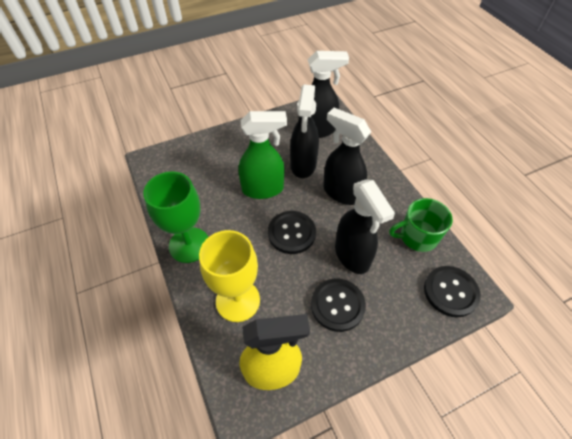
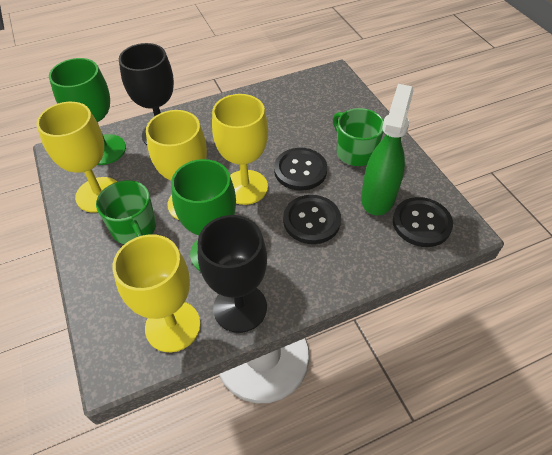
black goblet: 0 -> 2
black spray bottle: 4 -> 0
green goblet: 1 -> 2
green mug: 1 -> 2
yellow goblet: 1 -> 4
yellow spray bottle: 1 -> 0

The problem —
Reprint the data verbatim, pictures excluded.

Exercise result —
black goblet: 0 -> 2
black spray bottle: 4 -> 0
green goblet: 1 -> 2
green mug: 1 -> 2
yellow goblet: 1 -> 4
yellow spray bottle: 1 -> 0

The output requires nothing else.